## INSTRUCTIONS FOR THE TASK
Which lines of the records below contain the string "grey"? Report each of them.

Recorded data:
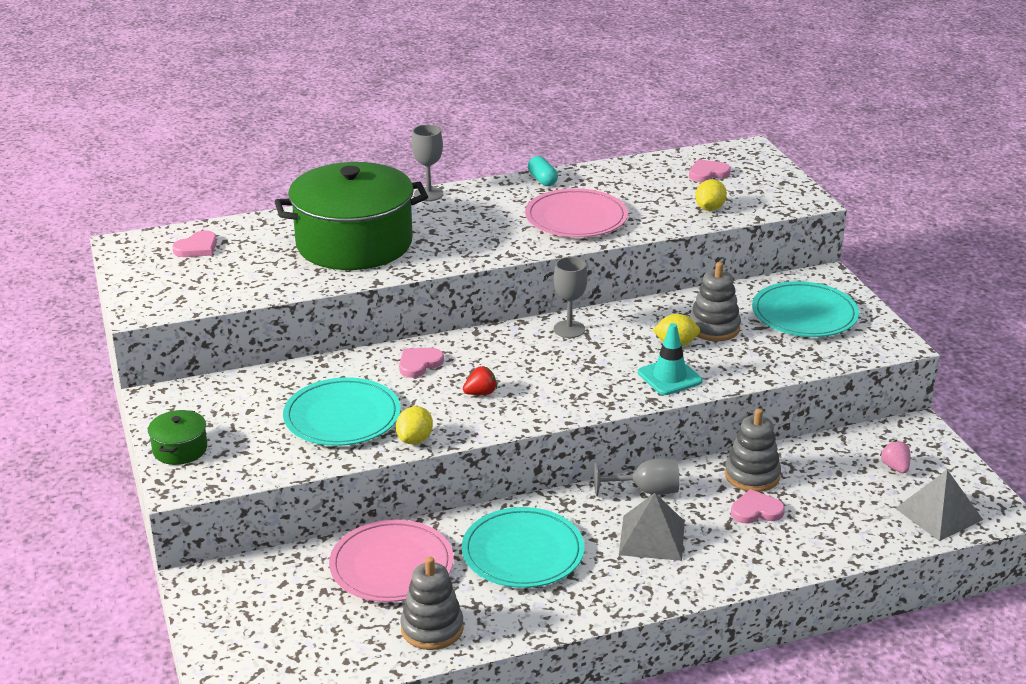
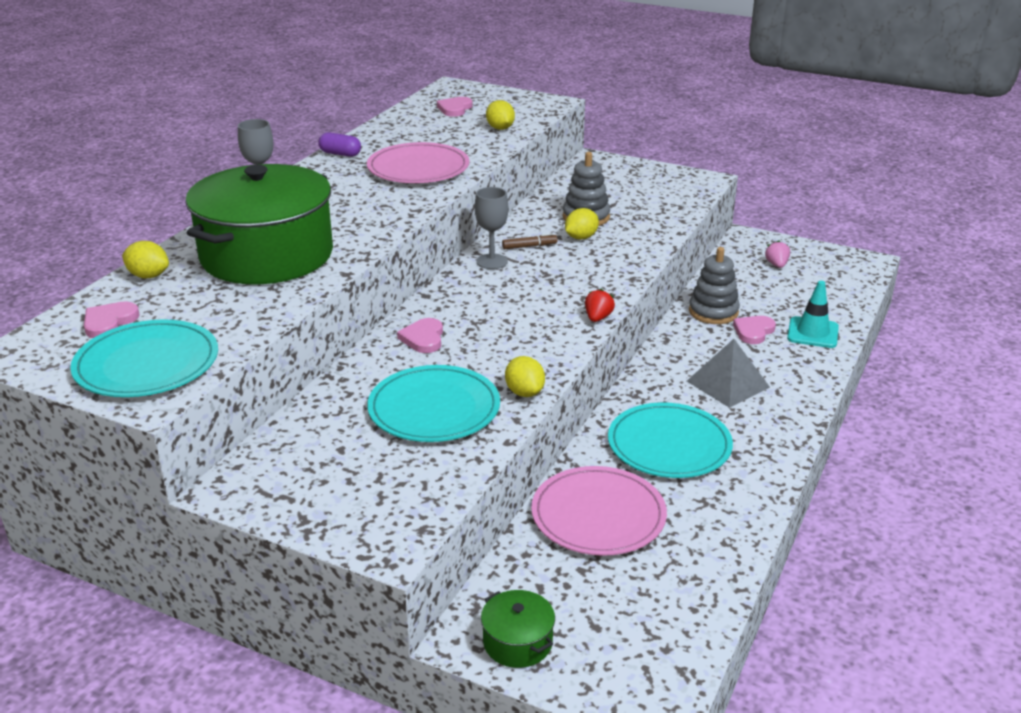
camera: 45 degrees left, 0 degrees up
(180, 449) = (334, 517): green pot -> green pot (518, 642)
(197, 248) = (109, 322): pink heart -> pink heart turned 150 degrees counterclockwise
(266, 225) = (148, 276): none -> yellow lemon
(432, 628) = (707, 539): grey stacking toy -> none
(480, 393) = (510, 334): red strawberry -> red strawberry (598, 318)
(542, 180) = (340, 154): turquoise capsule -> purple capsule
(620, 331) = (529, 246): none -> brown marker
(646, 491) = (671, 357): grey goblet -> none
(669, 377) = (617, 259): turquoise traffic cone -> turquoise traffic cone (812, 333)
(804, 314) = (623, 185): turquoise plate -> turquoise plate (147, 364)
(895, 467) = (776, 265): pink strawberry -> pink strawberry turned 60 degrees clockwise
(939, 514) = (843, 278): grey pyramid -> none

## THE COMPLETED TASK
(432, 628) = (707, 539): grey stacking toy -> none
(646, 491) = (671, 357): grey goblet -> none
(939, 514) = (843, 278): grey pyramid -> none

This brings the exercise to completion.